• **Exercise aim**
In the records, rename "purple" to "violet" throughout the stretch from the line containing "gray hexagon: rotated 16 degrees clockwise" through the line containing "gray hexagon: moved 13 px right, 3 px up", and keep everything else unchanged. Give only those lines, and omit the pictures.

• **Data for processing**

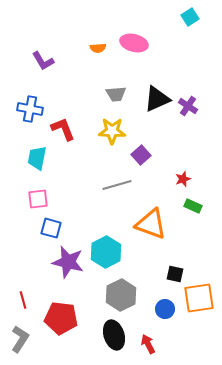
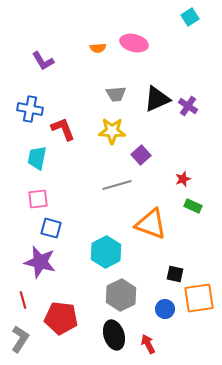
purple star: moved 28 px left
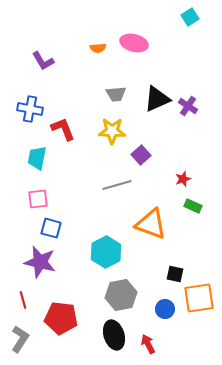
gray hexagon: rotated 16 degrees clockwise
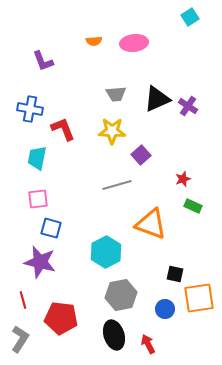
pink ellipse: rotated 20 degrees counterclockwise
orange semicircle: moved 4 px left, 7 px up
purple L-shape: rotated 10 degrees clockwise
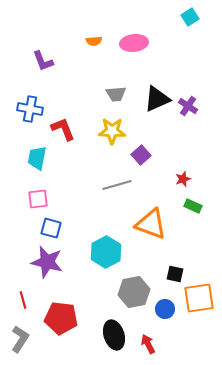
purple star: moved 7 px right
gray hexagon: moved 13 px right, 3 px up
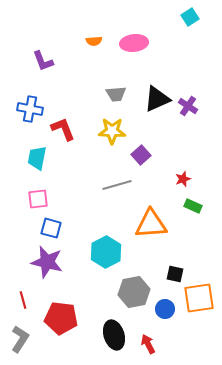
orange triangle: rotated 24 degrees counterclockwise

...

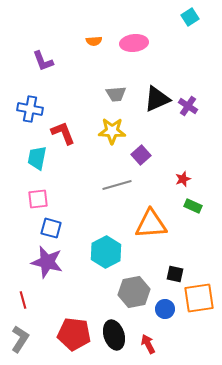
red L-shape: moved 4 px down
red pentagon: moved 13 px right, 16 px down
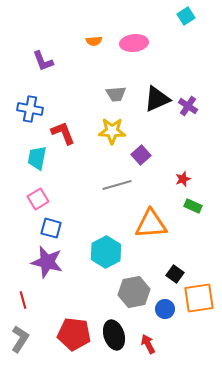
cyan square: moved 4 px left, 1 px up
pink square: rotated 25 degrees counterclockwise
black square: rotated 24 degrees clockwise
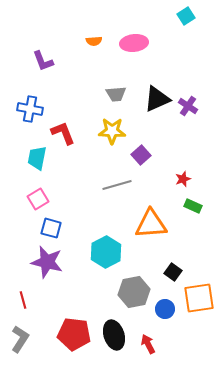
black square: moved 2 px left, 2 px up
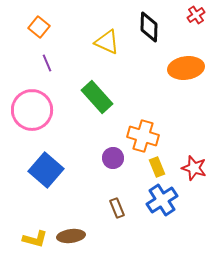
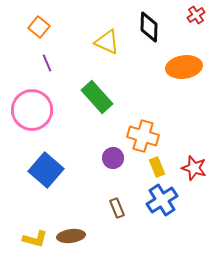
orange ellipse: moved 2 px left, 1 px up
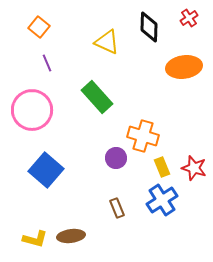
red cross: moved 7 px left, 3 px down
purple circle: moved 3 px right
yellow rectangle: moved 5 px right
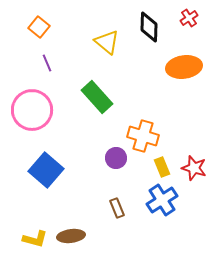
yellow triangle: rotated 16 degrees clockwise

• **Solution to this task**
gray hexagon: rotated 16 degrees clockwise
pink ellipse: rotated 20 degrees counterclockwise
orange semicircle: moved 4 px left, 7 px up
violet L-shape: rotated 10 degrees clockwise
violet star: moved 7 px right
gray hexagon: moved 13 px right, 3 px up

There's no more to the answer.